Recorded data
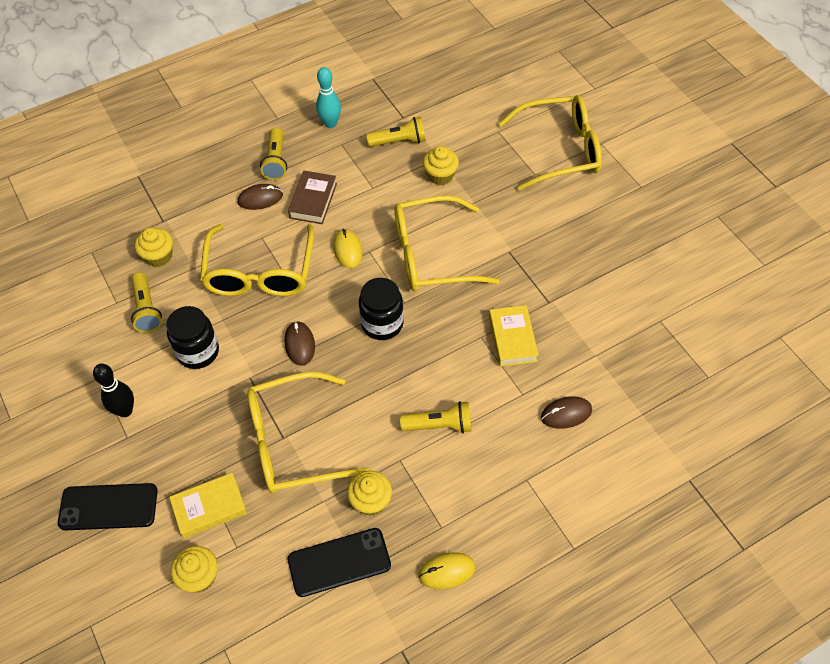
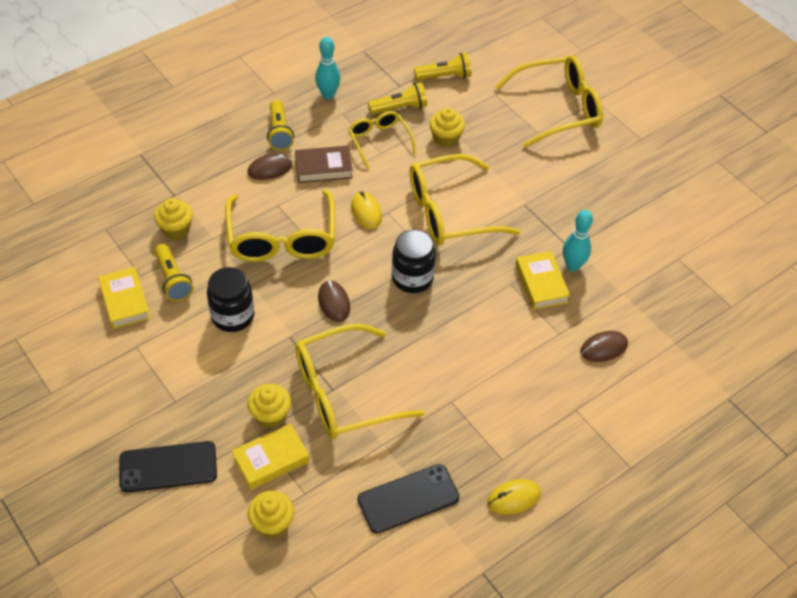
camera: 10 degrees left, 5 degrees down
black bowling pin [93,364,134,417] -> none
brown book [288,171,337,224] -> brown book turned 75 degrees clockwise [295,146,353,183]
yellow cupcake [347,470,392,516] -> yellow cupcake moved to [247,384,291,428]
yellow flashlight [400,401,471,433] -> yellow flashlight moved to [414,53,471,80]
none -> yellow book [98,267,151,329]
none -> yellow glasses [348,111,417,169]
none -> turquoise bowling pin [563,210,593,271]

* * *

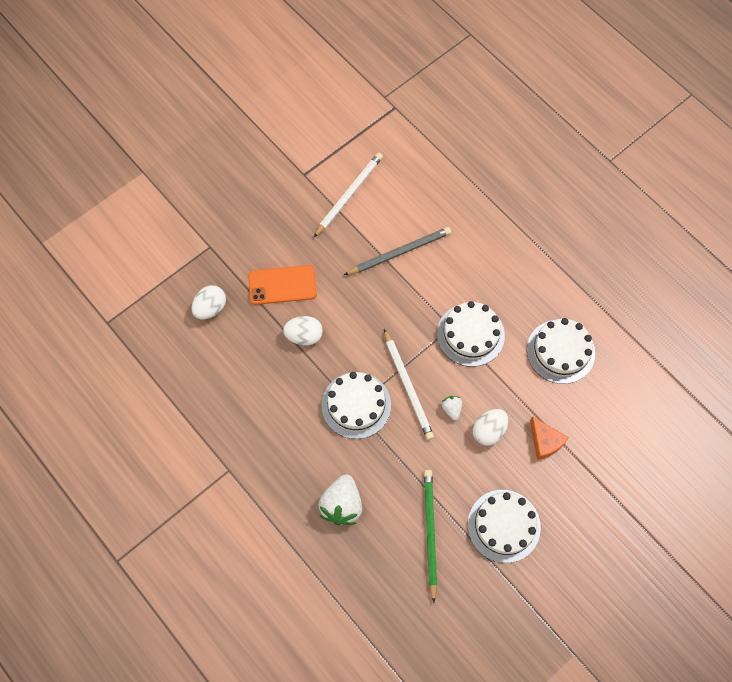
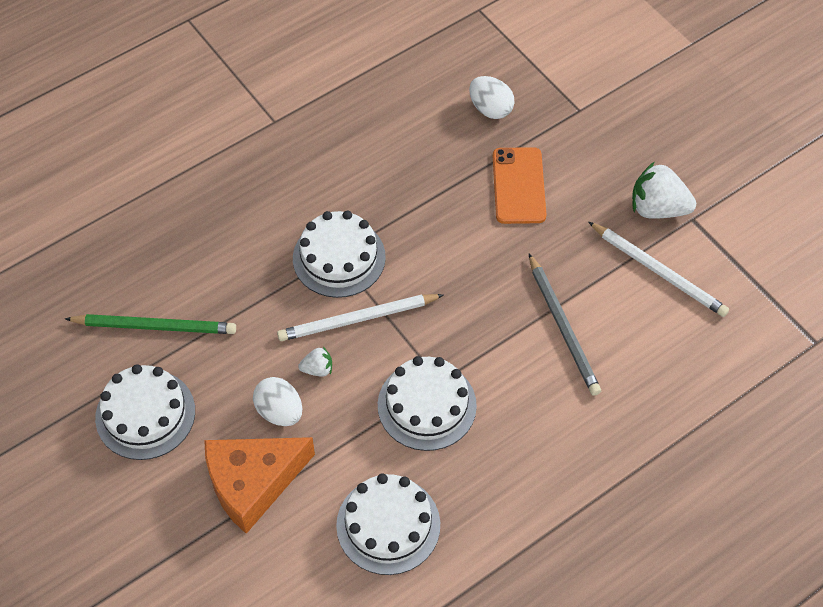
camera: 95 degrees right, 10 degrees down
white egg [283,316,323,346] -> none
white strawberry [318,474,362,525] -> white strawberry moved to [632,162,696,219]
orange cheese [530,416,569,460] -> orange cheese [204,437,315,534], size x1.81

---

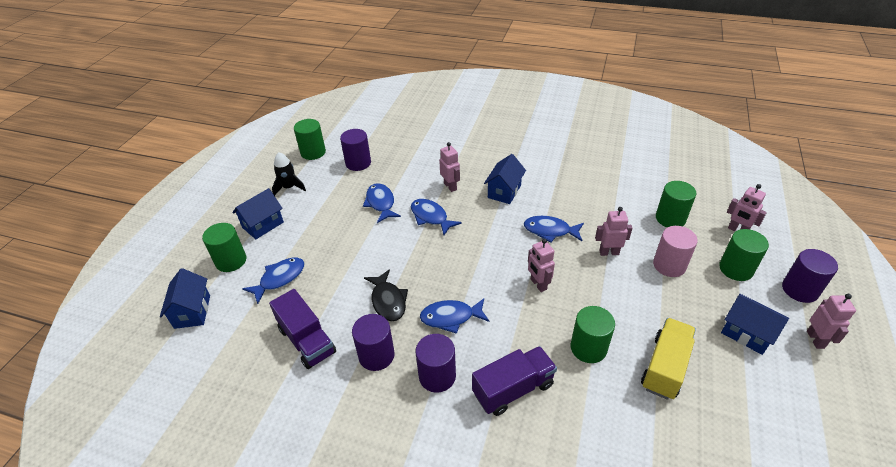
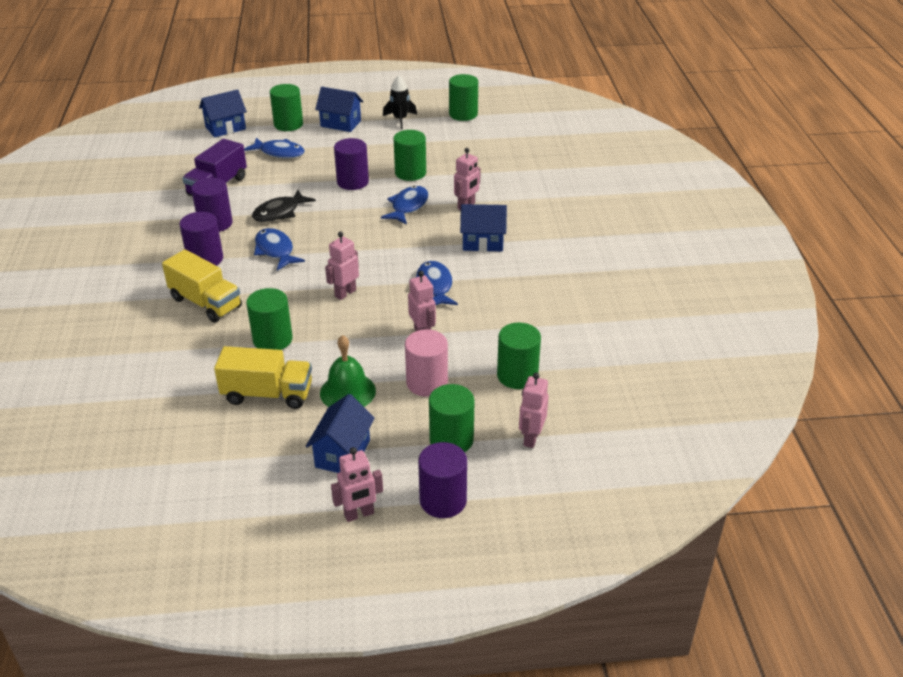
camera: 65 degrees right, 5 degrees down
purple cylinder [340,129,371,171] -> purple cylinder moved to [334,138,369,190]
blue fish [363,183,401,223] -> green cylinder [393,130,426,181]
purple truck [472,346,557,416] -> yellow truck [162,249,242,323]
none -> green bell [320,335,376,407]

Directive
Repeat, exactly as they stand above, the lines from the line with "camera: 10 degrees left, 5 degrees down" to the line with "none -> turquoise", both lines included.

Output for this exercise
camera: 10 degrees left, 5 degrees down
black bowling pin [93,364,134,417] -> none
brown book [288,171,337,224] -> brown book turned 75 degrees clockwise [295,146,353,183]
yellow cupcake [347,470,392,516] -> yellow cupcake moved to [247,384,291,428]
yellow flashlight [400,401,471,433] -> yellow flashlight moved to [414,53,471,80]
none -> yellow book [98,267,151,329]
none -> yellow glasses [348,111,417,169]
none -> turquoise bowling pin [563,210,593,271]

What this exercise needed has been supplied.